▶ How to complete this task
Write out exactly the part of the records that opens with the line containing "Incorrect, matte pink" and closes with the line containing "Does matte pink", including both of those lines.
- Opening Delimiter -
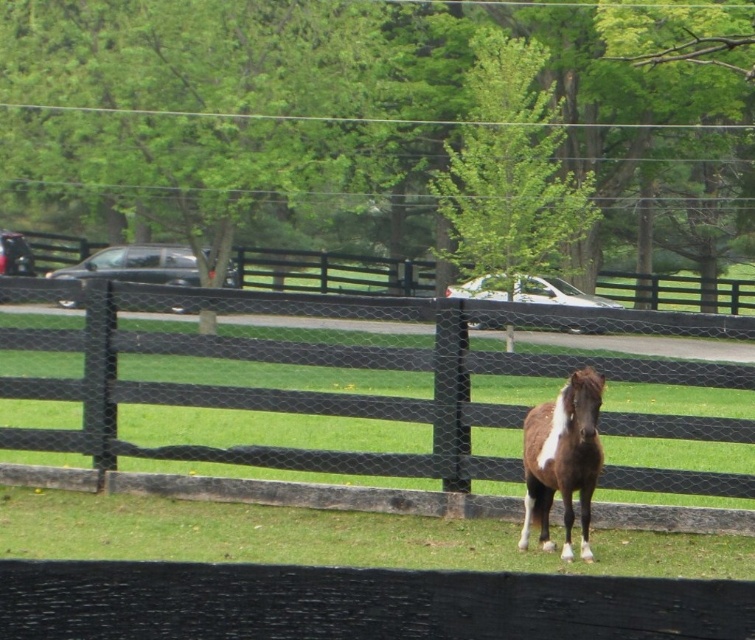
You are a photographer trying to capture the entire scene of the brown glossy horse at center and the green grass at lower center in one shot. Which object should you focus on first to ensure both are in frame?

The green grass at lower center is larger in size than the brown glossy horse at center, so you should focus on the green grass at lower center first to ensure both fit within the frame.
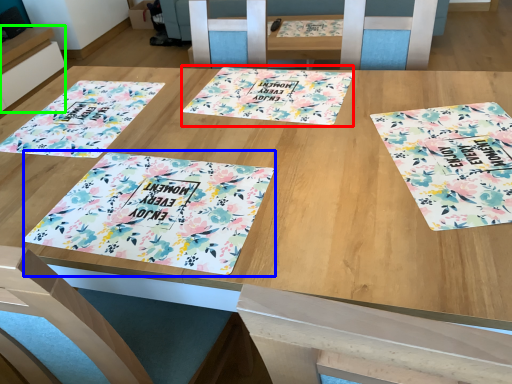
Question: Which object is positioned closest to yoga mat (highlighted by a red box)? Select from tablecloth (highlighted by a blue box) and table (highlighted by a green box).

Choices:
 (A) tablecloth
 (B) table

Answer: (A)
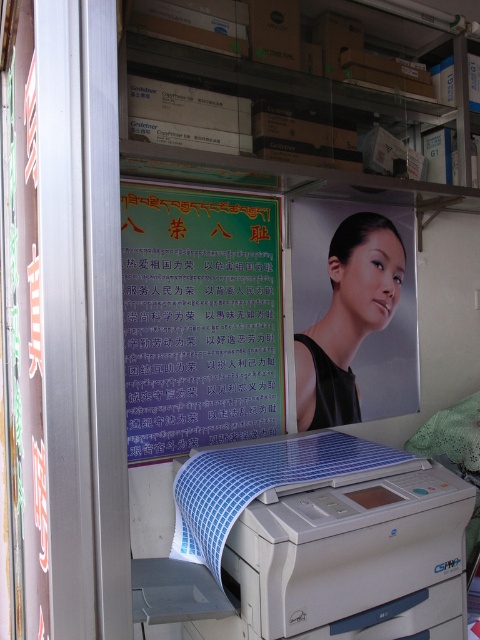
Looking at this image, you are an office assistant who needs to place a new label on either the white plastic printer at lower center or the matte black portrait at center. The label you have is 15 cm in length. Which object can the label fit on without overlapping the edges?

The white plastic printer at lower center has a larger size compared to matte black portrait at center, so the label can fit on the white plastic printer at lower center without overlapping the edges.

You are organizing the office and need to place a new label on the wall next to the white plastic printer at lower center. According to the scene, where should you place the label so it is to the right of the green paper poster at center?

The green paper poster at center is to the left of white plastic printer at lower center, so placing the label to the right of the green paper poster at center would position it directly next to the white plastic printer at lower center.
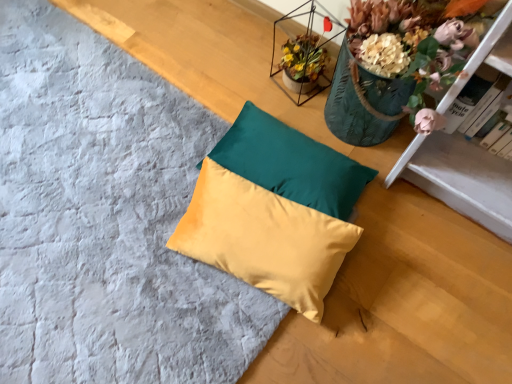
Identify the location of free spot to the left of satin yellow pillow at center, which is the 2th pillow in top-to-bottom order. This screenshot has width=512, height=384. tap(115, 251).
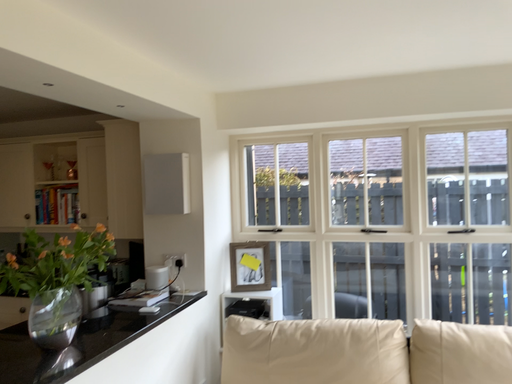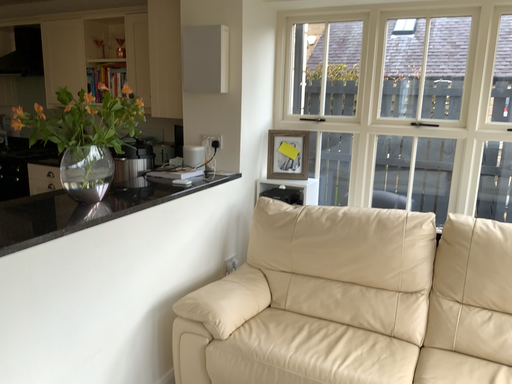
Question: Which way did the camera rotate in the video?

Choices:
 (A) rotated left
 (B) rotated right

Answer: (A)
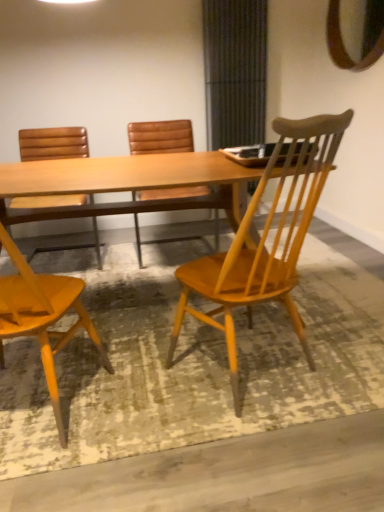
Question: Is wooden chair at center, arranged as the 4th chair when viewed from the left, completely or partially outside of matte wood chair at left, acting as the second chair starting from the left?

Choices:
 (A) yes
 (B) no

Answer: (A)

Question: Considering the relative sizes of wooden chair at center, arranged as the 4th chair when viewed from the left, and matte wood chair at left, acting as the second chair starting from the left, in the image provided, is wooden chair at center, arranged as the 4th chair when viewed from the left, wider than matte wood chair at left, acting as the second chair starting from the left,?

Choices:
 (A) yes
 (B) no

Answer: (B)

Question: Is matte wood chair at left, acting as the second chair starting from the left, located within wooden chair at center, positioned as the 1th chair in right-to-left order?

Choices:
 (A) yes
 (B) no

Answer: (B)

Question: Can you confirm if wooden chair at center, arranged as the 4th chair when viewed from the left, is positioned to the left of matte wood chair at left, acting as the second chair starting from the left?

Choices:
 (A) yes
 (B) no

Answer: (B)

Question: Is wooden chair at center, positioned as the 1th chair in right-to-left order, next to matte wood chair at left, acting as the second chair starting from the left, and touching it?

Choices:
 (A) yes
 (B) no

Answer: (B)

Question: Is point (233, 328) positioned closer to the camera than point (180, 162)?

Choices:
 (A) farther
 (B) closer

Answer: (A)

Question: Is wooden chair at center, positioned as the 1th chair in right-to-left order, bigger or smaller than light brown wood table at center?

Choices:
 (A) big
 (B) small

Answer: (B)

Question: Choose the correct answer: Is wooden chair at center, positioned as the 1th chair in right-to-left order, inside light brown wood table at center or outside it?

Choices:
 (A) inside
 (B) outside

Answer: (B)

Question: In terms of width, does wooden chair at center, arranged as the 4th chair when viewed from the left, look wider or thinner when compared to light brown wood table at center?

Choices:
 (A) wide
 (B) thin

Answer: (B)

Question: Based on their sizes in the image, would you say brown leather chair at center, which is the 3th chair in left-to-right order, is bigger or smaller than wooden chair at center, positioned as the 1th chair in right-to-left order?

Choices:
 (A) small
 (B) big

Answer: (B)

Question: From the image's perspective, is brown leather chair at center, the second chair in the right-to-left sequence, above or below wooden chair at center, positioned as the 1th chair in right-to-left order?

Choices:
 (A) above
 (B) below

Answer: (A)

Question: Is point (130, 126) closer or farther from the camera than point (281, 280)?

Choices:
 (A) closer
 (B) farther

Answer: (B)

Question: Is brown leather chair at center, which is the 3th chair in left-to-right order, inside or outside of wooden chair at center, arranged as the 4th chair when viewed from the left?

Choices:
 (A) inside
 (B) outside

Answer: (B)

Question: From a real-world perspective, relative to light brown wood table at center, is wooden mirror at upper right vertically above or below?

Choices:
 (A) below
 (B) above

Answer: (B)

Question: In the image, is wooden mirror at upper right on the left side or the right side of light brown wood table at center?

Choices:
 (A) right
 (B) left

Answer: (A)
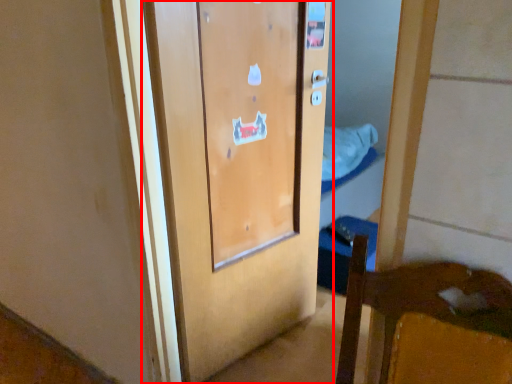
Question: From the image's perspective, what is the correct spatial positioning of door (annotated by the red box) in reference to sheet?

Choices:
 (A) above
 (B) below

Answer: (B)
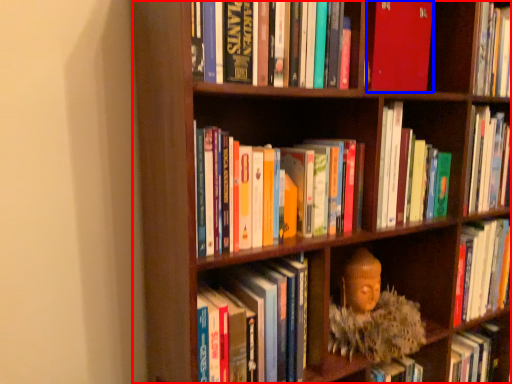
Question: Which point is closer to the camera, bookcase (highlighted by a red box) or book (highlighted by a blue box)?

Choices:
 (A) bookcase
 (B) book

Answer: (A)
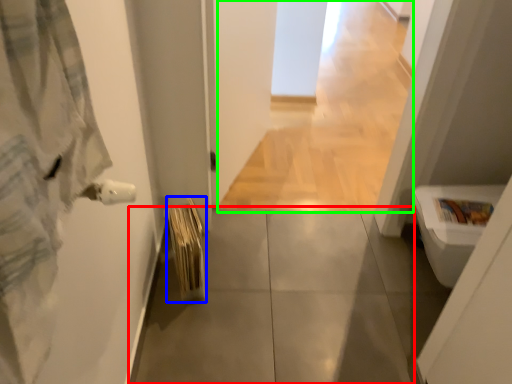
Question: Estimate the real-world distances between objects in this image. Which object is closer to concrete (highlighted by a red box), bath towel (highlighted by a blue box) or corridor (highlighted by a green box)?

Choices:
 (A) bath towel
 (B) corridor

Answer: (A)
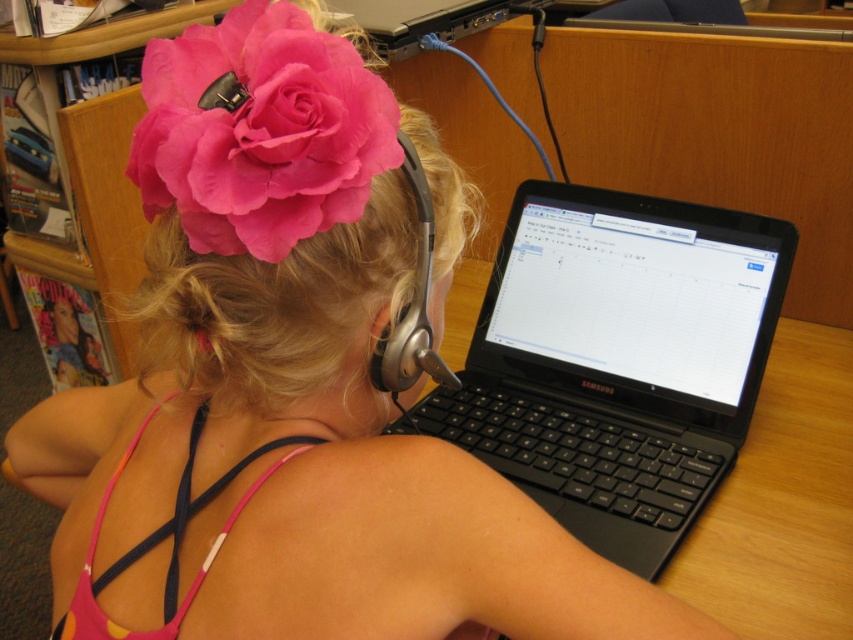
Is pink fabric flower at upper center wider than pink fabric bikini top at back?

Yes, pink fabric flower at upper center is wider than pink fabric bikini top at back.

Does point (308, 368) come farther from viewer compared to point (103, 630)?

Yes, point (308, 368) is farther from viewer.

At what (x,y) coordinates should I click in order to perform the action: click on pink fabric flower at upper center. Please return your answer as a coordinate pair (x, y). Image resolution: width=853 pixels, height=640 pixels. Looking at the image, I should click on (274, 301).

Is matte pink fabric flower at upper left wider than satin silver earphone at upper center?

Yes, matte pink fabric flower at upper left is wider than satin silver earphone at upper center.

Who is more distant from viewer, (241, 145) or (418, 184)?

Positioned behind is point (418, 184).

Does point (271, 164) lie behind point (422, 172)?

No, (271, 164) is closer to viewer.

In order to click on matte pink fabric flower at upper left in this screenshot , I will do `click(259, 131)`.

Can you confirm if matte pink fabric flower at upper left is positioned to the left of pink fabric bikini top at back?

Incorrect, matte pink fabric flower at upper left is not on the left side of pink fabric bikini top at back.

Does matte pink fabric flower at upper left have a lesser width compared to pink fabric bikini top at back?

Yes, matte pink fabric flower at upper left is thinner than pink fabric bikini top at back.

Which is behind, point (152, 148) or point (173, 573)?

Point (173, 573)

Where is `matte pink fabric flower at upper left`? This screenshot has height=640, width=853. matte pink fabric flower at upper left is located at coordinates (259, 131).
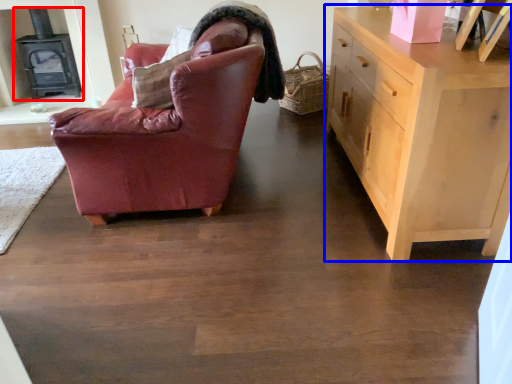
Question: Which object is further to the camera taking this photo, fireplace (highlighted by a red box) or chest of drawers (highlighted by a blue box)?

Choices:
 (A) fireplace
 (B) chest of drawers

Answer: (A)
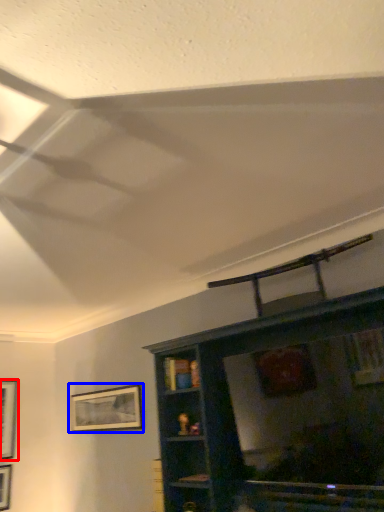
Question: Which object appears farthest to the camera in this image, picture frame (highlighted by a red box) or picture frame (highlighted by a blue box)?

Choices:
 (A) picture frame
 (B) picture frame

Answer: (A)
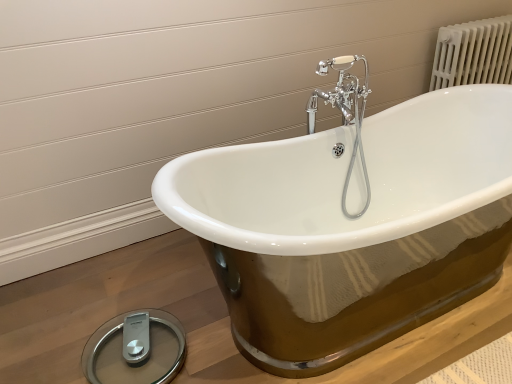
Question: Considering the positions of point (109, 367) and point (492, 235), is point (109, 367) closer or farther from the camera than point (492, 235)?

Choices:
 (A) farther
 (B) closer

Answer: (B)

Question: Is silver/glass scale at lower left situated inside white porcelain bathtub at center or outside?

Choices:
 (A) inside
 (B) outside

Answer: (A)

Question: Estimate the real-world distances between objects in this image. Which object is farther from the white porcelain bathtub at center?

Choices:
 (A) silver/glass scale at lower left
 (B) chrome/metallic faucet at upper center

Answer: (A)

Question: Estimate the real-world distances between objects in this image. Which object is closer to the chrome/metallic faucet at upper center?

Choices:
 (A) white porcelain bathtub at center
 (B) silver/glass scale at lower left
- Closing Delimiter -
▶ Solution to the problem
Incorrect, matte pink fabric flower at upper left is not on the left side of pink fabric bikini top at back.

Does matte pink fabric flower at upper left have a lesser width compared to pink fabric bikini top at back?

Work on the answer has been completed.